EXERCISE TASK
Switch each "coordinate" in the lines below to "position" and write all the lines out again with nothing else changed.

--- start SUPPLIED ENTRIES ---

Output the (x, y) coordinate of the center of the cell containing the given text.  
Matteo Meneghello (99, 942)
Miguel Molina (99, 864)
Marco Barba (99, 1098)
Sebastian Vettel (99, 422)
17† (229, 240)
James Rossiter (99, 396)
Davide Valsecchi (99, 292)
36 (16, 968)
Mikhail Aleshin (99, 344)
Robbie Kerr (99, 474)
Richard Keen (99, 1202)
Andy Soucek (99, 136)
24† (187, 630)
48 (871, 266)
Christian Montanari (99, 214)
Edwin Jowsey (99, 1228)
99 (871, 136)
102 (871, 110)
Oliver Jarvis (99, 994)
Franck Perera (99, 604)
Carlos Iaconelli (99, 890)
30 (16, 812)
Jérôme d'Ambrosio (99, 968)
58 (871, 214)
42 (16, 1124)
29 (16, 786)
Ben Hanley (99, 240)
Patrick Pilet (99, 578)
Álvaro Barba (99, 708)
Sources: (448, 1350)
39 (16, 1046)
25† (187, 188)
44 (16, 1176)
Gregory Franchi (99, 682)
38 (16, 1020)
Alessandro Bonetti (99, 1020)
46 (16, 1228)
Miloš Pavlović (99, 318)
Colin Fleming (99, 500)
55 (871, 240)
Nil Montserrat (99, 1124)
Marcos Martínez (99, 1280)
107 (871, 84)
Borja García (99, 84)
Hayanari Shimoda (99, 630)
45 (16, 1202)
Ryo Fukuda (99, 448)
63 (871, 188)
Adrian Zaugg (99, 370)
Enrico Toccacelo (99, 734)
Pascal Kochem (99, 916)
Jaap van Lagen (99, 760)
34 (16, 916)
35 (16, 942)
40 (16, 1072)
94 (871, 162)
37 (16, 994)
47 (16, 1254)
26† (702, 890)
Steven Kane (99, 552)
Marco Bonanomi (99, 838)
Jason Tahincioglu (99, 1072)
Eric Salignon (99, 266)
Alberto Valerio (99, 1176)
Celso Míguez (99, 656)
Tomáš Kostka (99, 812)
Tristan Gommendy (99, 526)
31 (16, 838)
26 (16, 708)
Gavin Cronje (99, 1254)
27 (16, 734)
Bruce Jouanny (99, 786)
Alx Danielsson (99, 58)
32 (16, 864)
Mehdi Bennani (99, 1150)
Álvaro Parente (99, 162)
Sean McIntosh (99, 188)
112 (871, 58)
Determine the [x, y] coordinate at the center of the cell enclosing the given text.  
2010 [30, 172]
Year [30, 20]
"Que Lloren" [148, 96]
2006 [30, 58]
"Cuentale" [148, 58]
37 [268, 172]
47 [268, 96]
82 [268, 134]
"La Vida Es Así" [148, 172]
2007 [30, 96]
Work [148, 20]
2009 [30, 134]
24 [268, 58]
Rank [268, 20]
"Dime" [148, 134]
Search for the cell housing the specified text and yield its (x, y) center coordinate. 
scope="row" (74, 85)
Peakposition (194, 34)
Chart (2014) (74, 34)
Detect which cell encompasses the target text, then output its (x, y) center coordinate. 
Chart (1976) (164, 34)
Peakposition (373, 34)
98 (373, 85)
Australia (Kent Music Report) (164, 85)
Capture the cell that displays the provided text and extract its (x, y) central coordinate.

--- end SUPPLIED ENTRIES ---

OUTPUT BELOW
Output the (x, y) position of the center of the cell containing the given text.  
Matteo Meneghello (99, 942)
Miguel Molina (99, 864)
Marco Barba (99, 1098)
Sebastian Vettel (99, 422)
17† (229, 240)
James Rossiter (99, 396)
Davide Valsecchi (99, 292)
36 (16, 968)
Mikhail Aleshin (99, 344)
Robbie Kerr (99, 474)
Richard Keen (99, 1202)
Andy Soucek (99, 136)
24† (187, 630)
48 (871, 266)
Christian Montanari (99, 214)
Edwin Jowsey (99, 1228)
99 (871, 136)
102 (871, 110)
Oliver Jarvis (99, 994)
Franck Perera (99, 604)
Carlos Iaconelli (99, 890)
30 (16, 812)
Jérôme d'Ambrosio (99, 968)
58 (871, 214)
42 (16, 1124)
29 (16, 786)
Ben Hanley (99, 240)
Patrick Pilet (99, 578)
Álvaro Barba (99, 708)
Sources: (448, 1350)
39 (16, 1046)
25† (187, 188)
44 (16, 1176)
Gregory Franchi (99, 682)
38 (16, 1020)
Alessandro Bonetti (99, 1020)
46 (16, 1228)
Miloš Pavlović (99, 318)
Colin Fleming (99, 500)
55 (871, 240)
Nil Montserrat (99, 1124)
Marcos Martínez (99, 1280)
107 (871, 84)
Borja García (99, 84)
Hayanari Shimoda (99, 630)
45 (16, 1202)
Ryo Fukuda (99, 448)
63 (871, 188)
Adrian Zaugg (99, 370)
Enrico Toccacelo (99, 734)
Pascal Kochem (99, 916)
Jaap van Lagen (99, 760)
34 (16, 916)
35 (16, 942)
40 (16, 1072)
94 (871, 162)
37 (16, 994)
47 (16, 1254)
26† (702, 890)
Steven Kane (99, 552)
Marco Bonanomi (99, 838)
Jason Tahincioglu (99, 1072)
Eric Salignon (99, 266)
Alberto Valerio (99, 1176)
Celso Míguez (99, 656)
Tomáš Kostka (99, 812)
Tristan Gommendy (99, 526)
31 (16, 838)
26 (16, 708)
Gavin Cronje (99, 1254)
27 (16, 734)
Bruce Jouanny (99, 786)
Alx Danielsson (99, 58)
32 (16, 864)
Mehdi Bennani (99, 1150)
Álvaro Parente (99, 162)
Sean McIntosh (99, 188)
112 (871, 58)
Determine the [x, y] position at the center of the cell enclosing the given text.  
2010 [30, 172]
Year [30, 20]
"Que Lloren" [148, 96]
2006 [30, 58]
"Cuentale" [148, 58]
37 [268, 172]
47 [268, 96]
82 [268, 134]
"La Vida Es Así" [148, 172]
2007 [30, 96]
Work [148, 20]
2009 [30, 134]
24 [268, 58]
Rank [268, 20]
"Dime" [148, 134]
Search for the cell housing the specified text and yield its (x, y) center position. 
scope="row" (74, 85)
Peakposition (194, 34)
Chart (2014) (74, 34)
Detect which cell encompasses the target text, then output its (x, y) center position. 
Chart (1976) (164, 34)
Peakposition (373, 34)
98 (373, 85)
Australia (Kent Music Report) (164, 85)
Capture the cell that displays the provided text and extract its (x, y) central position.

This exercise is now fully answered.